The data:
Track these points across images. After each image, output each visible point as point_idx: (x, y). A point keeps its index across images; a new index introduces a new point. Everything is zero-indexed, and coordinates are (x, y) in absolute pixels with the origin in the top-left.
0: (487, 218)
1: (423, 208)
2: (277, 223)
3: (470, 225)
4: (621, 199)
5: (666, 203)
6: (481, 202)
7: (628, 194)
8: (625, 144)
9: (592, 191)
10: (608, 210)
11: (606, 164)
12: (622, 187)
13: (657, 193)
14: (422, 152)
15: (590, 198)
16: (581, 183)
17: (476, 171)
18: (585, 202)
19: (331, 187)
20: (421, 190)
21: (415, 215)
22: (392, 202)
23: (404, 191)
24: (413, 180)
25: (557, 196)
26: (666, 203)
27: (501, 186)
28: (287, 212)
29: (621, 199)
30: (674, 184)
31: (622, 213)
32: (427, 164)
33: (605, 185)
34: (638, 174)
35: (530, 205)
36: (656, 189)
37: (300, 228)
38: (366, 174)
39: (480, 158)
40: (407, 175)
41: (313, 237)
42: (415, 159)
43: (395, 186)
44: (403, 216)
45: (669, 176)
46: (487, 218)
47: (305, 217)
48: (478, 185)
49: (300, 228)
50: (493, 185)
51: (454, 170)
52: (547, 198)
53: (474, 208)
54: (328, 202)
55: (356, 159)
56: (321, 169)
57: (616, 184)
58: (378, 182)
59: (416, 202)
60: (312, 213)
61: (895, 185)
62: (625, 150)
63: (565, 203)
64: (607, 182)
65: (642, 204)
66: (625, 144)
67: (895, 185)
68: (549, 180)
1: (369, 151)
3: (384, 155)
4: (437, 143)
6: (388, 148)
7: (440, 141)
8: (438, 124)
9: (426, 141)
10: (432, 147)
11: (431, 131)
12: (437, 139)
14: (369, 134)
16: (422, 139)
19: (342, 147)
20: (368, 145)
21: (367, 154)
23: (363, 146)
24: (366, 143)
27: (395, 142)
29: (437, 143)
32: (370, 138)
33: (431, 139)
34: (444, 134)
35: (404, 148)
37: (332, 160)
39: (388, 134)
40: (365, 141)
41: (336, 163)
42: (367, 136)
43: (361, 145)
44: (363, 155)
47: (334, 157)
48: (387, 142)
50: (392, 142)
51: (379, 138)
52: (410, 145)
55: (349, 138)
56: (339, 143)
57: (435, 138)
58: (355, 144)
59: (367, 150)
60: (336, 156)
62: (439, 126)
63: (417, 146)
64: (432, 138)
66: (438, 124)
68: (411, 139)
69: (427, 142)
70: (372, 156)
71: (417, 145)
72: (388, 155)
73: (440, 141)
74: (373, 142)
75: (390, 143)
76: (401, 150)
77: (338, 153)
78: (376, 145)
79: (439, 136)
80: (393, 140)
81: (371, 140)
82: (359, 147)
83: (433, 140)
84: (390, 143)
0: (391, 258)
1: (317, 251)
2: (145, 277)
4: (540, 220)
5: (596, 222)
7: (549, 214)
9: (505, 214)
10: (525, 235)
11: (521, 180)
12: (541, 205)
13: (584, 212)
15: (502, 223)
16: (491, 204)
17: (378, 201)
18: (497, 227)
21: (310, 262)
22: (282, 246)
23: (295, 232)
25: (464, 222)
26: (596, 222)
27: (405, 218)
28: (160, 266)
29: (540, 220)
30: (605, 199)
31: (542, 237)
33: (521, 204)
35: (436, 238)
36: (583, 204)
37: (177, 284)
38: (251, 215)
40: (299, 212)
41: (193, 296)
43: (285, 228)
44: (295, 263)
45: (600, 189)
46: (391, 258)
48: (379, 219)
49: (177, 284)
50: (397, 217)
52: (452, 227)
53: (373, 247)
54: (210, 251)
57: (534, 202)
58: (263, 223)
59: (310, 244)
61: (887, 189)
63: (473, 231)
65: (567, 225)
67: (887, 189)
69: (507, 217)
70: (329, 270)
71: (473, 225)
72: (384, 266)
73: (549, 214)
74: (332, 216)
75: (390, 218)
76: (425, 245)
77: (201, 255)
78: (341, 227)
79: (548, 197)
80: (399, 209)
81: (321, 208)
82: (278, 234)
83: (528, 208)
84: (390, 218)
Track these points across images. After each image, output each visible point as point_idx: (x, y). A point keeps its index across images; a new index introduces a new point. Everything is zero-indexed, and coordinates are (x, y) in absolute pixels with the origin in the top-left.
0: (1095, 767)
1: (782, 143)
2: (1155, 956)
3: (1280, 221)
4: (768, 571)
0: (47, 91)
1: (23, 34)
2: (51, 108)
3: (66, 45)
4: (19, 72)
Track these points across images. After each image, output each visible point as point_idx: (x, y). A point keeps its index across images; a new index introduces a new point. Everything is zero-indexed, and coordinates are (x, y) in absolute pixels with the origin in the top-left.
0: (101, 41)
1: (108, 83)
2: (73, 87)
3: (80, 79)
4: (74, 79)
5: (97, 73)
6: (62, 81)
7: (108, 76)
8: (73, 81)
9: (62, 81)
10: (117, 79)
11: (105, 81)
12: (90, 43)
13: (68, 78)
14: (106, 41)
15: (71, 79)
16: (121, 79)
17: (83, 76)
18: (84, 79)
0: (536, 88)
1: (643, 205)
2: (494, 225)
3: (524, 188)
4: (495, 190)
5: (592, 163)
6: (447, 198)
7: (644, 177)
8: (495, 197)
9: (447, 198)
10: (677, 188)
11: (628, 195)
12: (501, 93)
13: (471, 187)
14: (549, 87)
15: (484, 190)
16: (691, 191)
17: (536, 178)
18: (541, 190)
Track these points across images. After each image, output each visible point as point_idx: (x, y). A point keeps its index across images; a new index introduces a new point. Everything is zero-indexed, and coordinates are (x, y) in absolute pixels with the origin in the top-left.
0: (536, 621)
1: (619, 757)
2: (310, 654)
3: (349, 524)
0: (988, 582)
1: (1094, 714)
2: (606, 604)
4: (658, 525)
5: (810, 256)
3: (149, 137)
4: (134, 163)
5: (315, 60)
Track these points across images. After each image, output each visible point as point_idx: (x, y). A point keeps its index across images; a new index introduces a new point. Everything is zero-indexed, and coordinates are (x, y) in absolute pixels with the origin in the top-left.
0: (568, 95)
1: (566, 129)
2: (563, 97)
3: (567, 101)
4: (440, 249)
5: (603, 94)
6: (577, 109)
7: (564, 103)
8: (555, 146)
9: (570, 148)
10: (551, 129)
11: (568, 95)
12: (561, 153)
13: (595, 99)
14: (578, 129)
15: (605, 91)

Written instruction:
Print all of the records above word for word, from the first line through the last.

Answer:
Track these points across images. After each image, output each visible point as point_idx: (x, y). A point keeps its index across images; a new index introduces a new point. Everything is zero-indexed, and coordinates are (x, y) in absolute pixels with the origin in the top-left.
0: (487, 218)
1: (423, 208)
2: (277, 223)
3: (470, 225)
4: (621, 199)
5: (666, 203)
6: (481, 202)
7: (628, 194)
8: (625, 144)
9: (592, 191)
10: (608, 210)
11: (606, 164)
12: (622, 187)
13: (657, 193)
14: (422, 152)
15: (590, 198)
16: (581, 183)
17: (476, 171)
18: (585, 202)
19: (331, 187)
20: (421, 190)
21: (415, 215)
22: (392, 202)
23: (404, 191)
24: (413, 180)
25: (557, 196)
26: (666, 203)
27: (501, 186)
28: (287, 212)
29: (621, 199)
30: (674, 184)
31: (622, 213)
32: (427, 164)
33: (605, 185)
34: (638, 174)
35: (530, 205)
36: (656, 189)
37: (300, 228)
38: (366, 174)
39: (480, 158)
40: (407, 175)
41: (313, 237)
42: (415, 159)
43: (395, 186)
44: (403, 216)
45: (669, 176)
46: (487, 218)
47: (305, 217)
48: (478, 185)
49: (300, 228)
50: (493, 185)
51: (454, 170)
52: (547, 198)
53: (474, 208)
54: (328, 202)
55: (356, 159)
56: (321, 169)
57: (616, 184)
58: (378, 182)
59: (416, 202)
60: (312, 213)
61: (895, 185)
62: (625, 150)
63: (565, 203)
64: (607, 182)
65: (642, 204)
66: (625, 144)
67: (895, 185)
68: (549, 180)
1: (369, 151)
3: (384, 155)
4: (437, 143)
6: (388, 148)
7: (440, 141)
8: (438, 124)
9: (426, 141)
10: (432, 147)
11: (431, 131)
12: (437, 139)
14: (369, 134)
16: (422, 139)
19: (342, 147)
20: (368, 145)
21: (367, 154)
23: (363, 146)
24: (366, 143)
27: (395, 142)
29: (437, 143)
32: (370, 138)
33: (431, 139)
34: (444, 134)
35: (404, 148)
37: (332, 160)
39: (388, 134)
40: (365, 141)
41: (336, 163)
42: (367, 136)
43: (361, 145)
44: (363, 155)
47: (334, 157)
48: (387, 142)
50: (392, 142)
51: (379, 138)
52: (410, 145)
55: (349, 138)
56: (339, 143)
57: (435, 138)
58: (355, 144)
59: (367, 150)
60: (336, 156)
62: (439, 126)
63: (417, 146)
64: (432, 138)
66: (438, 124)
68: (411, 139)
69: (427, 142)
70: (372, 156)
71: (417, 145)
72: (388, 155)
73: (440, 141)
74: (373, 142)
75: (390, 143)
76: (401, 150)
77: (338, 153)
78: (376, 145)
79: (439, 136)
80: (393, 140)
81: (371, 140)
82: (359, 147)
83: (433, 140)
84: (390, 143)
0: (391, 258)
1: (317, 251)
2: (145, 277)
4: (540, 220)
5: (596, 222)
7: (549, 214)
9: (505, 214)
10: (525, 235)
11: (521, 180)
12: (541, 205)
13: (584, 212)
15: (502, 223)
16: (491, 204)
17: (378, 201)
18: (497, 227)
21: (310, 262)
22: (282, 246)
23: (295, 232)
25: (464, 222)
26: (596, 222)
27: (405, 218)
28: (160, 266)
29: (540, 220)
30: (605, 199)
31: (542, 237)
33: (521, 204)
35: (436, 238)
36: (583, 204)
37: (177, 284)
38: (251, 215)
40: (299, 212)
41: (193, 296)
43: (285, 228)
44: (295, 263)
45: (600, 189)
46: (391, 258)
48: (379, 219)
49: (177, 284)
50: (397, 217)
52: (452, 227)
53: (373, 247)
54: (210, 251)
57: (534, 202)
58: (263, 223)
59: (310, 244)
61: (887, 189)
63: (473, 231)
65: (567, 225)
67: (887, 189)
69: (507, 217)
70: (329, 270)
71: (473, 225)
72: (384, 266)
73: (549, 214)
74: (332, 216)
75: (390, 218)
76: (425, 245)
77: (201, 255)
78: (341, 227)
79: (548, 197)
80: (399, 209)
81: (321, 208)
82: (278, 234)
83: (528, 208)
84: (390, 218)
Track these points across images. After each image, output each visible point as point_idx: (x, y). A point keeps its index across images; a new index introduces a new point. Everything is zero-indexed, and coordinates are (x, y) in absolute pixels with the origin in the top-left.
0: (1095, 767)
1: (782, 143)
2: (1155, 956)
3: (1280, 221)
4: (768, 571)
0: (47, 91)
1: (23, 34)
2: (51, 108)
3: (66, 45)
4: (19, 72)
Track these points across images. After each image, output each visible point as point_idx: (x, y). A point keeps its index across images; a new index introduces a new point. Everything is zero-indexed, and coordinates are (x, y) in absolute pixels with the origin in the top-left.
0: (101, 41)
1: (108, 83)
2: (73, 87)
3: (80, 79)
4: (74, 79)
5: (97, 73)
6: (62, 81)
7: (108, 76)
8: (73, 81)
9: (62, 81)
10: (117, 79)
11: (105, 81)
12: (90, 43)
13: (68, 78)
14: (106, 41)
15: (71, 79)
16: (121, 79)
17: (83, 76)
18: (84, 79)
0: (536, 88)
1: (643, 205)
2: (494, 225)
3: (524, 188)
4: (495, 190)
5: (592, 163)
6: (447, 198)
7: (644, 177)
8: (495, 197)
9: (447, 198)
10: (677, 188)
11: (628, 195)
12: (501, 93)
13: (471, 187)
14: (549, 87)
15: (484, 190)
16: (691, 191)
17: (536, 178)
18: (541, 190)
Track these points across images. After each image, output each visible point as point_idx: (x, y). A point keeps its index across images; a new index introduces a new point. Everything is zero-indexed, and coordinates are (x, y) in absolute pixels with the origin in the top-left.
0: (536, 621)
1: (619, 757)
2: (310, 654)
3: (349, 524)
0: (988, 582)
1: (1094, 714)
2: (606, 604)
4: (658, 525)
5: (810, 256)
3: (149, 137)
4: (134, 163)
5: (315, 60)
Track these points across images. After each image, output each visible point as point_idx: (x, y). A point keeps its index across images; a new index introduces a new point. Everything is zero-indexed, and coordinates are (x, y) in absolute pixels with the origin in the top-left.
0: (568, 95)
1: (566, 129)
2: (563, 97)
3: (567, 101)
4: (440, 249)
5: (603, 94)
6: (577, 109)
7: (564, 103)
8: (555, 146)
9: (570, 148)
10: (551, 129)
11: (568, 95)
12: (561, 153)
13: (595, 99)
14: (578, 129)
15: (605, 91)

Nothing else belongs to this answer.